Source data ▸
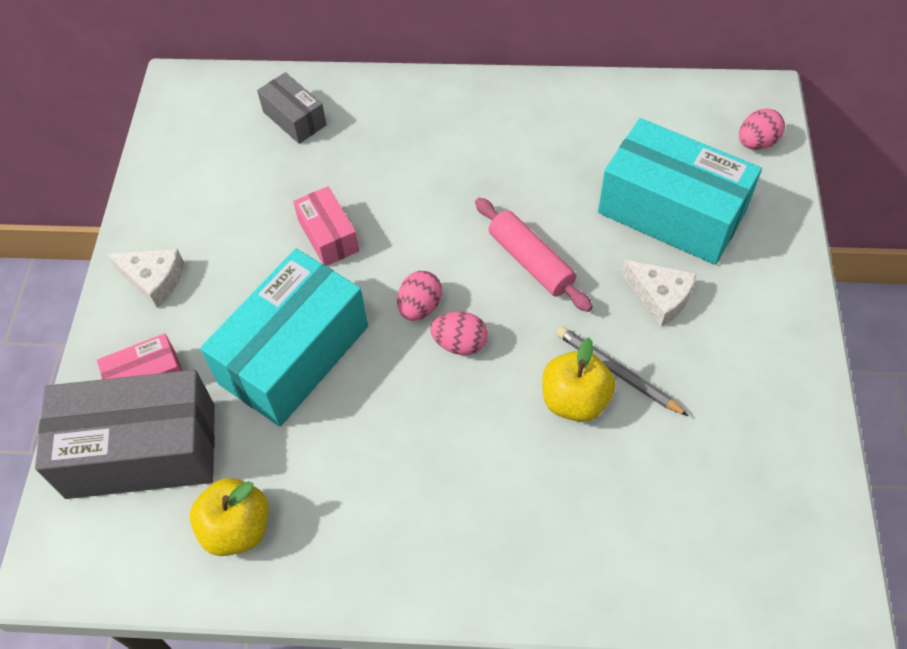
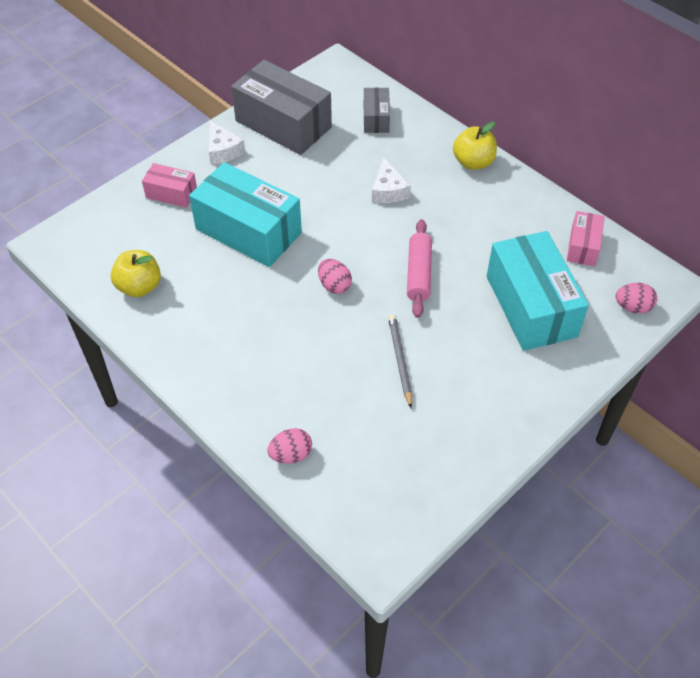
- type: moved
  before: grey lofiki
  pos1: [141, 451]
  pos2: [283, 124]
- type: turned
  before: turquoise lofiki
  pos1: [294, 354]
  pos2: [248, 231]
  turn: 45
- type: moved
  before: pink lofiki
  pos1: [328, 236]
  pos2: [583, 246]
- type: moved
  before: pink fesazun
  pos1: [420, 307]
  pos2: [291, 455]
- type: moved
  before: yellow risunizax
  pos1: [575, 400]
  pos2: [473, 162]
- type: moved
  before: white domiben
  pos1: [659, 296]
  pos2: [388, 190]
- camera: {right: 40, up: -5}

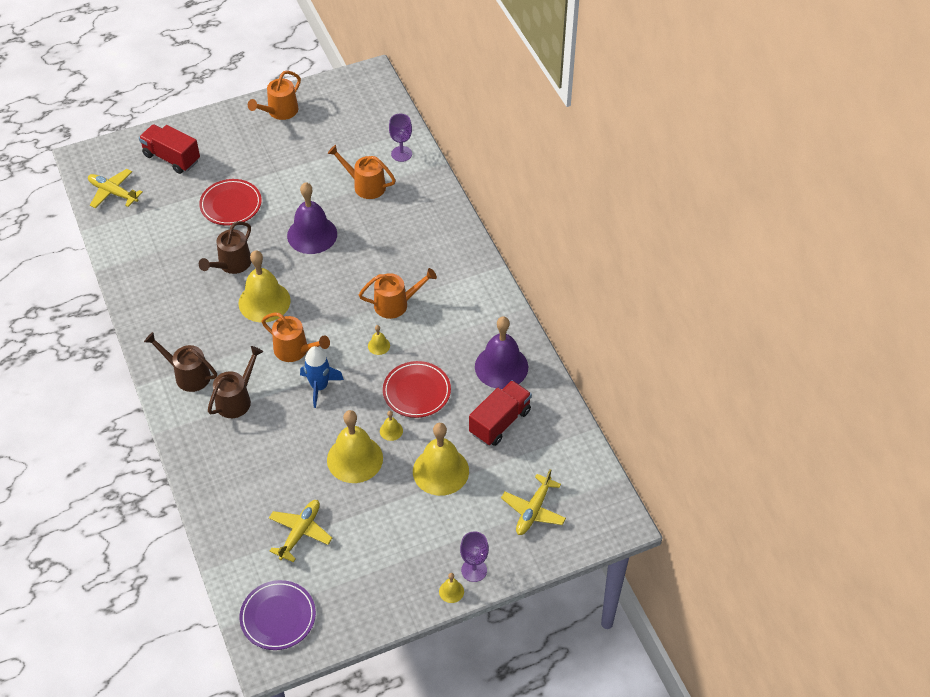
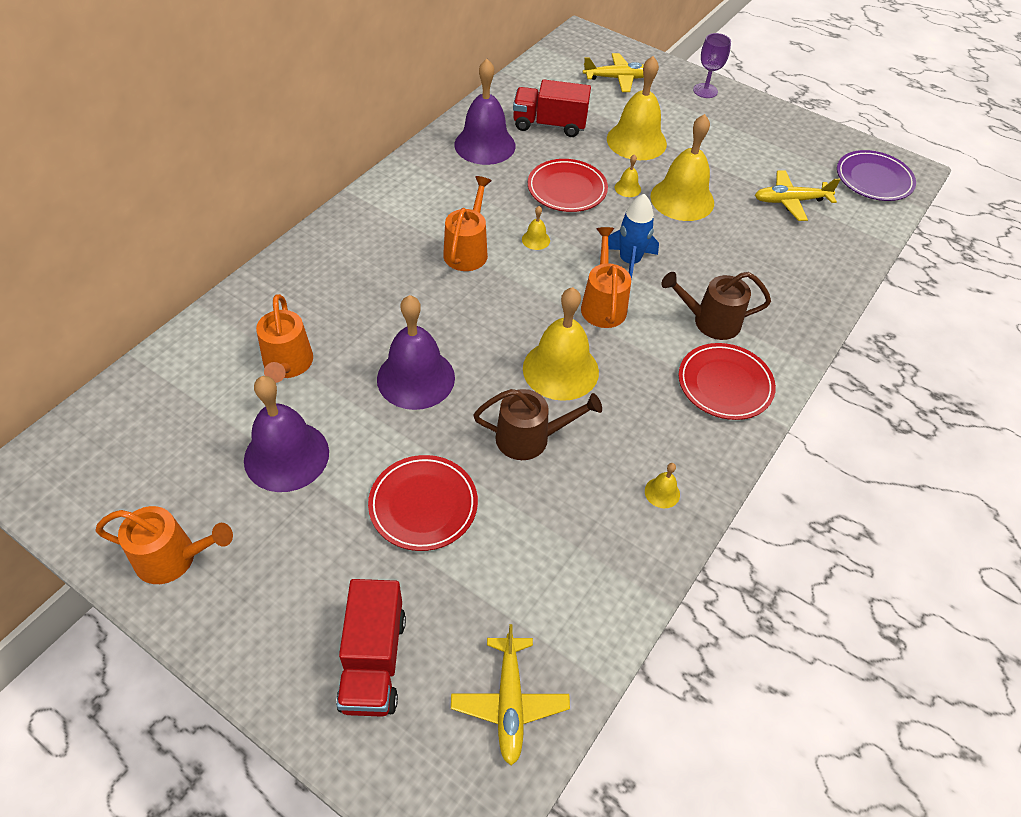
- type: replaced
  before: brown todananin
  after: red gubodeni
  pos1: [188, 375]
  pos2: [725, 384]
- type: turned
  before: orange todananin
  pos1: [396, 304]
  pos2: [467, 250]
  turn: 60
- type: removed
  before: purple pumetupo
  pos1: [401, 154]
- type: moved
  before: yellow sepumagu
  pos1: [451, 591]
  pos2: [662, 492]
- type: added
  after: purple sepumagu
  pos2: [286, 456]
- camera: {right: -125, up: 0}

Instructions to follow ▸
When a line in the records above contains the word "lofiki", copy it.

Task output ▸
  before: grey lofiki
  before: turquoise lofiki
  before: pink lofiki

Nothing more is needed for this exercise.